### Information given
┄┄┄┄┄┄┄┄┄┄

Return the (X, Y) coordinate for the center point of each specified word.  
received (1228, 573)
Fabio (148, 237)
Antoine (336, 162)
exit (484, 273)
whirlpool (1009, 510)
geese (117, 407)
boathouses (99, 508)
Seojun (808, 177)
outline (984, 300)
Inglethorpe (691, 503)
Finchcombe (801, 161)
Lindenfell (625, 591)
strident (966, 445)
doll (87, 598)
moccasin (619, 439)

┄┄┄┄┄┄┄┄┄┄

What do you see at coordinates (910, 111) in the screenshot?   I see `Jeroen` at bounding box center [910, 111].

┄┄┄┄┄┄┄┄┄┄

### Set exercise
Reproduce the listing lines from the one containing "Finchcombe (801, 161)" through the one containing "moccasin (619, 439)", both included.

### Correct result
Finchcombe (801, 161)
Lindenfell (625, 591)
strident (966, 445)
doll (87, 598)
moccasin (619, 439)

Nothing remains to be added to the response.